**YOUR OBJECTIVE:** Give back an exact repetition of the material below, from its first line through the line that contains "(349, 246) = (364, 481): black", both included, minus the pictures.

**RECORDS SHOWN:**

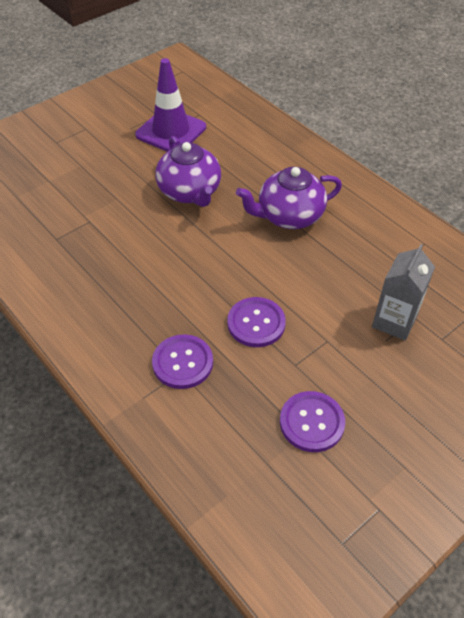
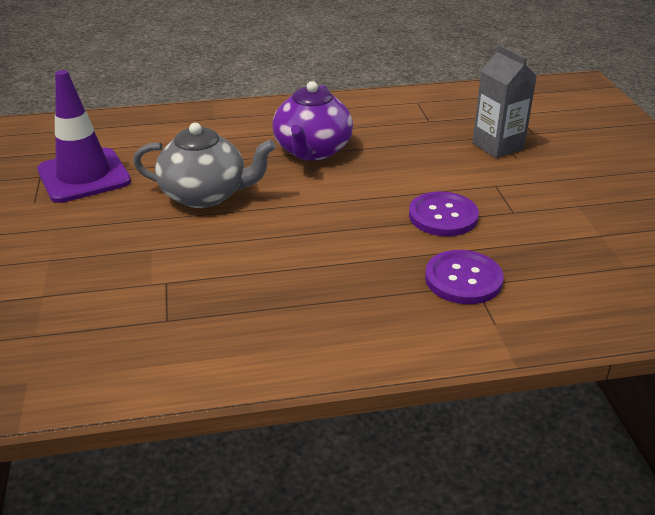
camera: 60 degrees left, 15 degrees down
(190, 192) = (205, 195): purple teapot -> grey teapot
(311, 422) = (590, 226): purple button -> none

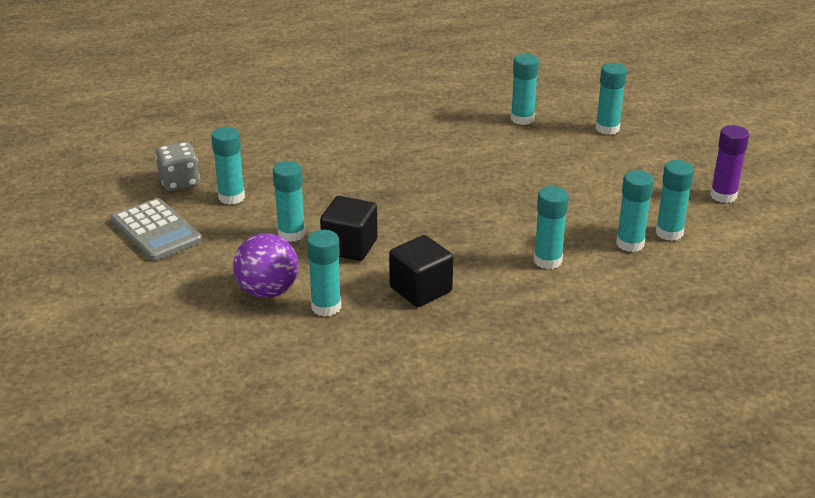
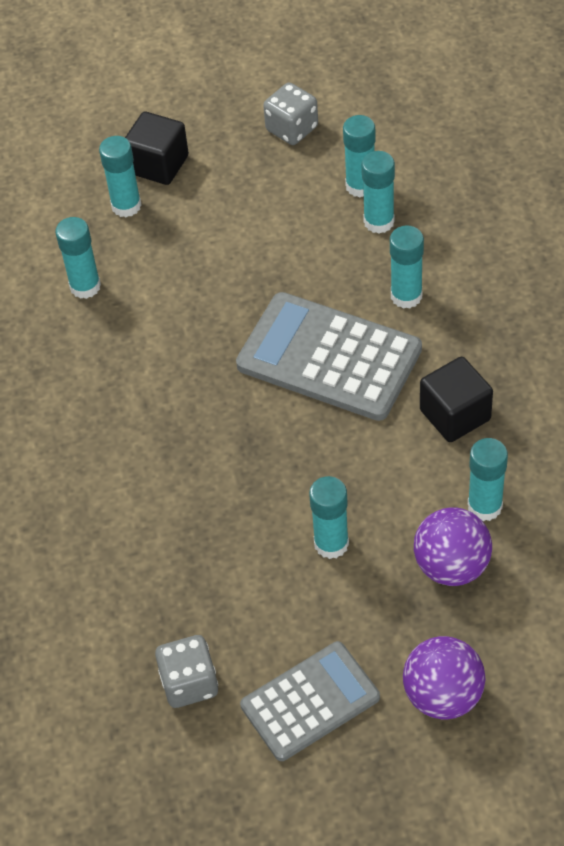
camera: 80 degrees left, 20 degrees up
(150, 289) = (443, 695): none -> purple ball
(231, 197) = (236, 616): turquoise glue stick -> none
(349, 246) = (364, 481): black cube -> black cube (158, 165)
(473, 225) = (329, 357): none -> grey calculator
(723, 196) = (292, 129): purple glue stick -> grey dice

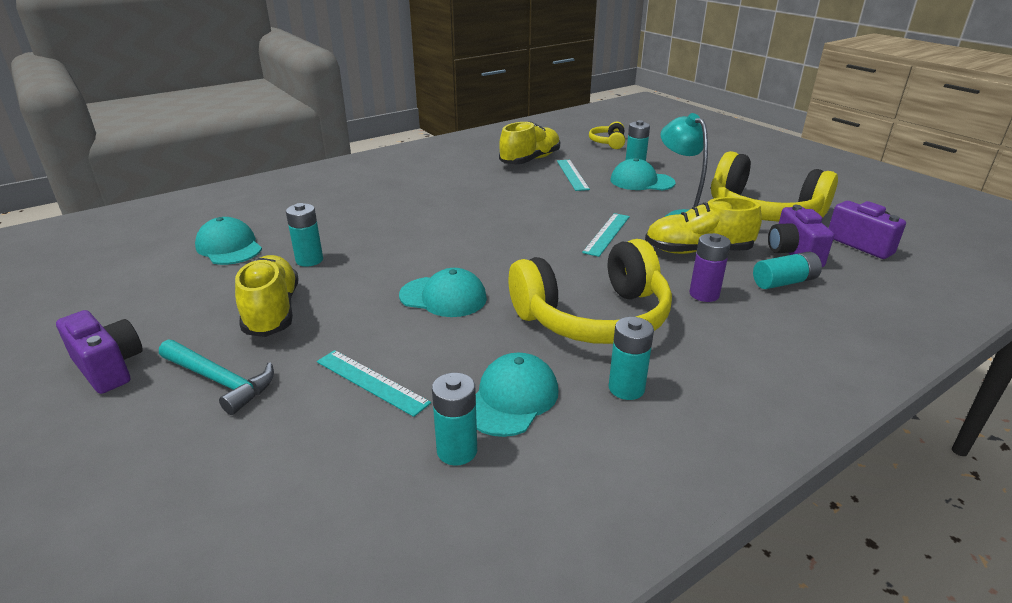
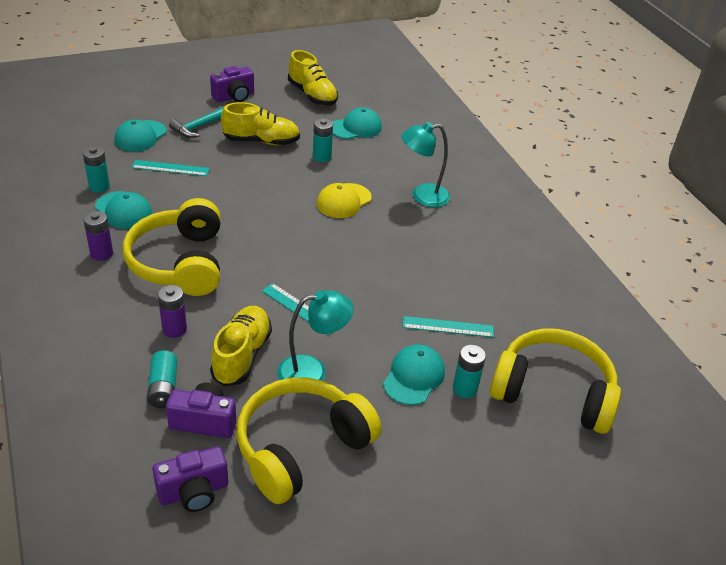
camera: 100 degrees right, 10 degrees up
(371, 382) = (170, 168): turquoise ruler -> turquoise ruler turned 45 degrees clockwise
(380, 198) = (422, 196): none -> turquoise lamp
(407, 235) = (343, 201): none -> yellow cap
(443, 297) = (242, 204): turquoise cap -> turquoise cap (140, 136)
(530, 160) = (499, 306): yellow shoe -> yellow shoe (312, 95)
(608, 142) = (553, 392): yellow headphones -> yellow headphones, size x2.18
(626, 388) = (101, 253): turquoise battery -> purple battery

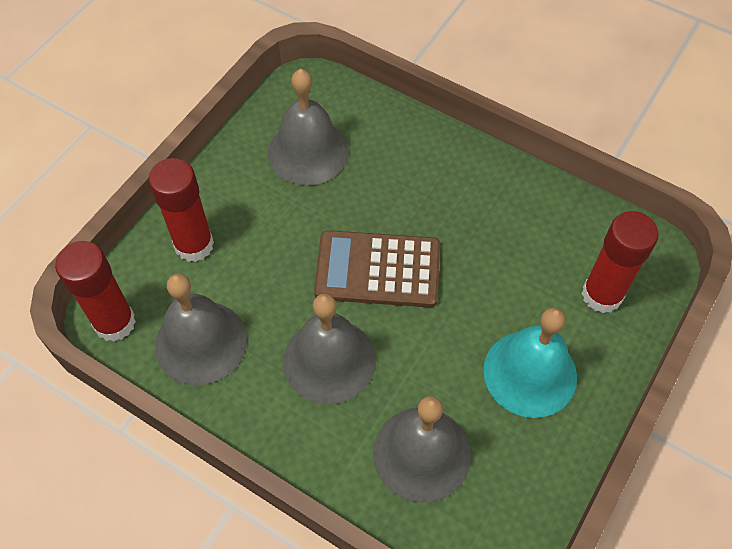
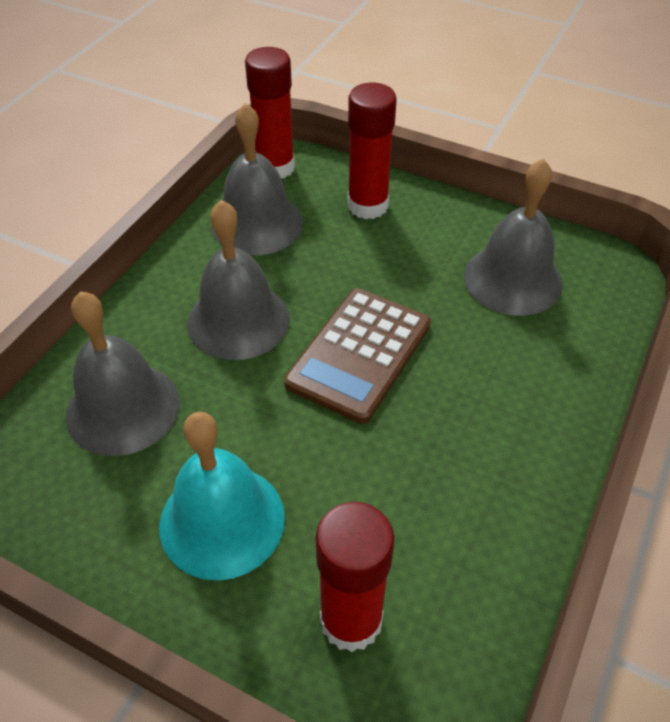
camera: 85 degrees right, 10 degrees down
(378, 269) = (359, 354): brown calculator -> brown calculator turned 150 degrees counterclockwise

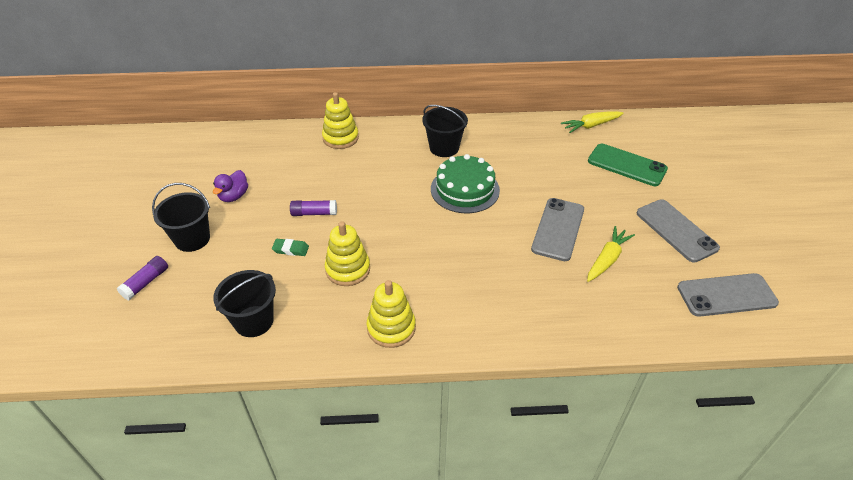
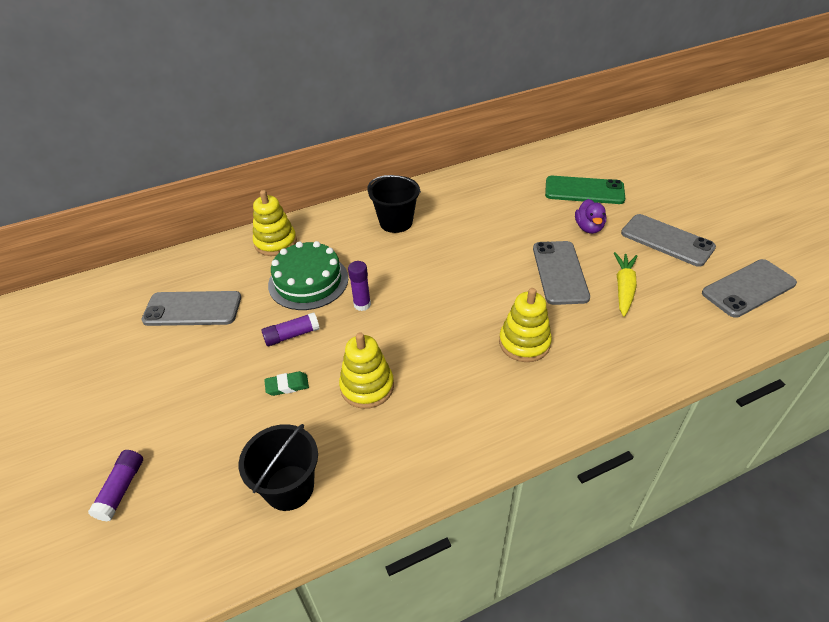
camera: 20 degrees left, 0 degrees up
(192, 239) = (155, 413): black bucket -> none
(234, 196) = (182, 345): purple duck -> purple duck (588, 228)
(254, 172) = (192, 309): none -> grey phone
(379, 206) = (362, 304): none -> purple glue stick
(391, 328) = (453, 436): yellow stacking toy -> yellow stacking toy (524, 343)
(465, 189) = (443, 259): green cake -> green cake (308, 281)
(591, 126) = (528, 161): yellow carrot -> none

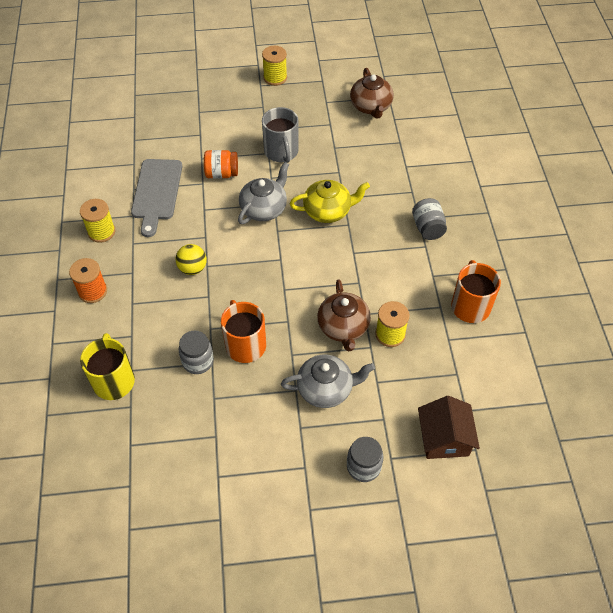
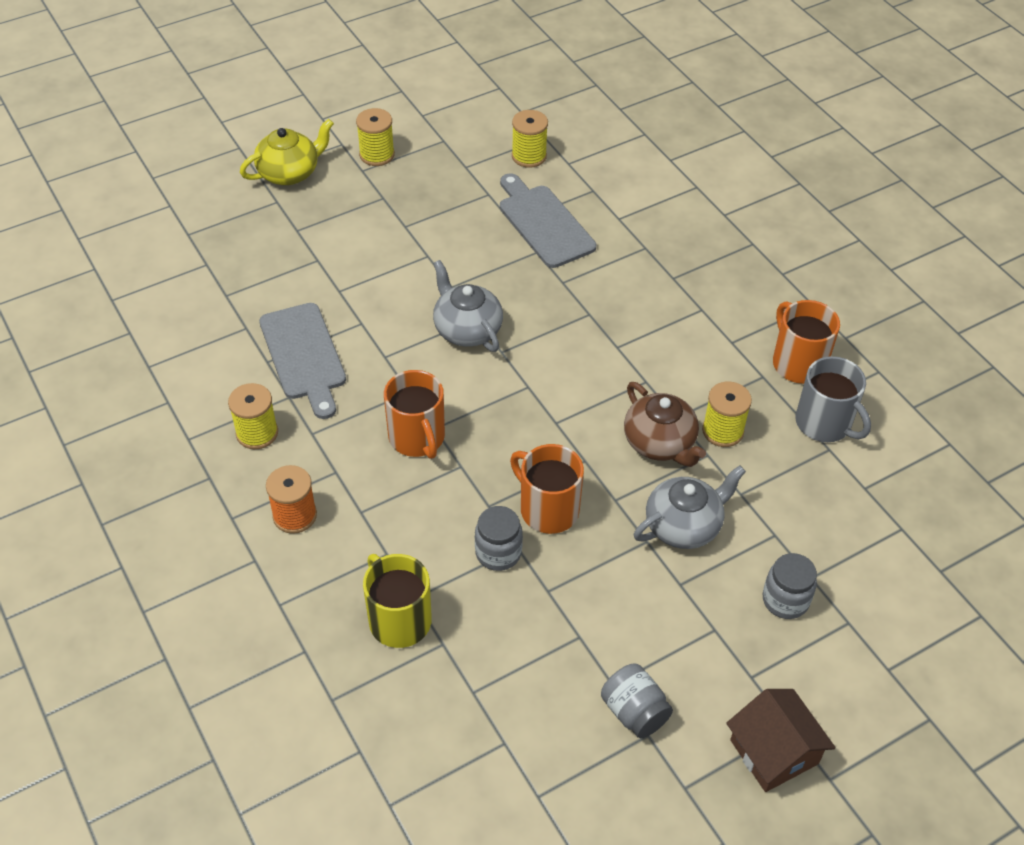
camera: 25 degrees left, 5 degrees down
(193, 268) = (417, 438): yellow ball -> orange mug
(222, 173) = (380, 302): orange jar -> none
(264, 209) = (467, 329): grey teapot -> grey teapot turned 45 degrees counterclockwise
(281, 152) = (445, 249): grey mug -> grey mug (824, 423)
(328, 211) = (553, 305): yellow teapot -> yellow teapot (290, 173)
(354, 154) = (544, 223): none -> grey cutting board
(371, 107) = (529, 156): brown teapot -> yellow spool
(427, 228) = (691, 286): grey jar -> grey jar (634, 712)
(444, 438) = (859, 530): brown house -> brown house (774, 752)

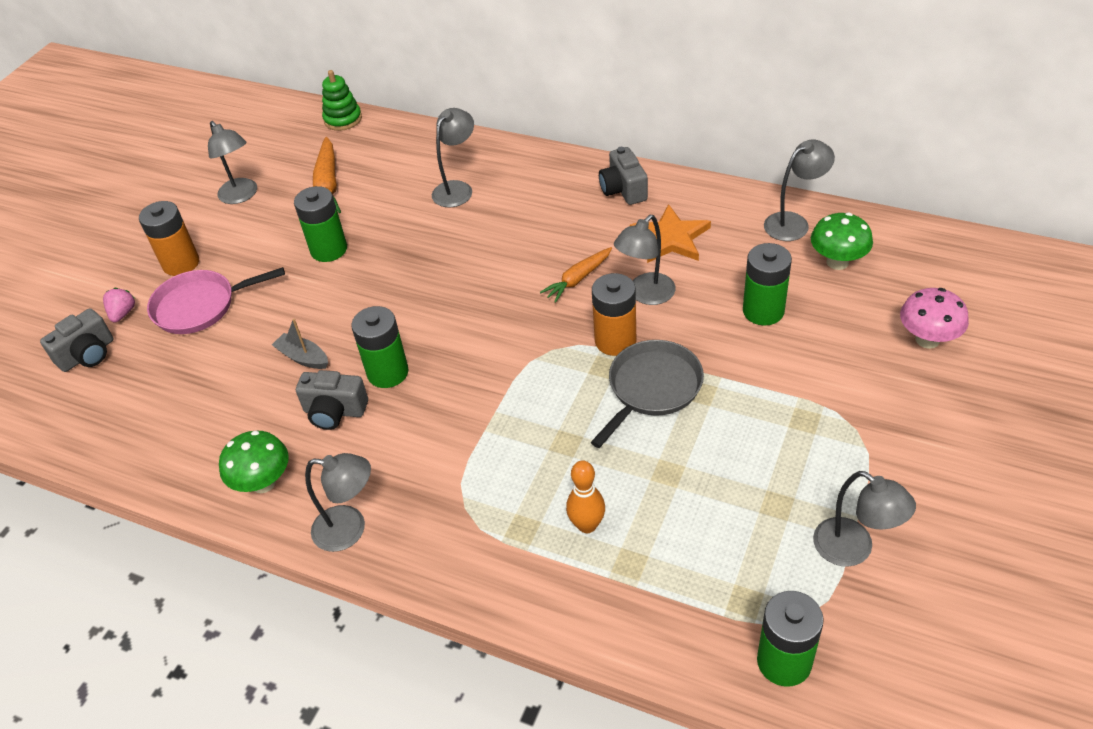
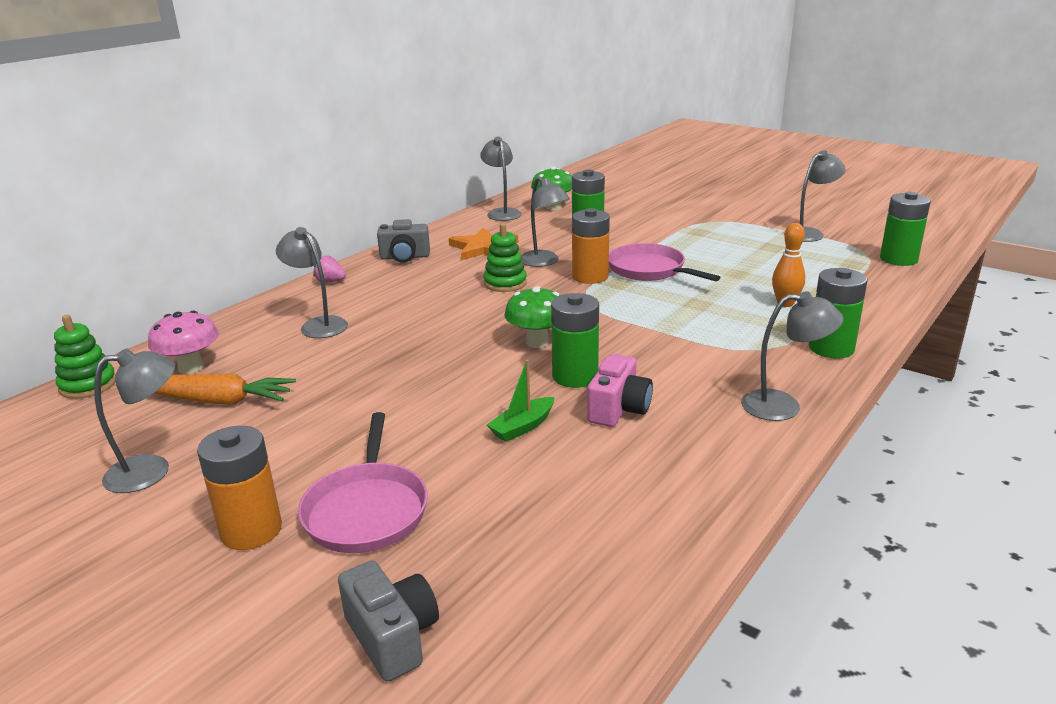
camera: 80 degrees left, 20 degrees down
(123, 313) = (319, 595): pink strawberry -> pink strawberry (330, 281)
(263, 483) = (712, 458): green mushroom -> green mushroom (537, 342)
(303, 357) = (522, 427): grey boat -> green boat
(329, 249) = (343, 404): green battery -> green battery (831, 348)
(334, 411) = (618, 409): grey camera -> pink camera
(350, 529) = (783, 406): grey lamp -> grey lamp turned 75 degrees clockwise
(578, 279) = (505, 283): orange carrot -> green stacking toy
(652, 388) = (649, 270): grey pan -> pink pan
(927, 339) = (640, 197): pink mushroom -> pink mushroom (191, 368)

**SOLUTION TO THIS PROBLEM:**
camera: 60 degrees left, 15 degrees down
(190, 192) = (205, 195): purple teapot -> grey teapot
(311, 422) = (590, 226): purple button -> none

camera: 80 degrees left, 20 degrees up
(150, 289) = (443, 695): none -> purple ball
(231, 197) = (236, 616): turquoise glue stick -> none
(349, 246) = (364, 481): black cube -> black cube (158, 165)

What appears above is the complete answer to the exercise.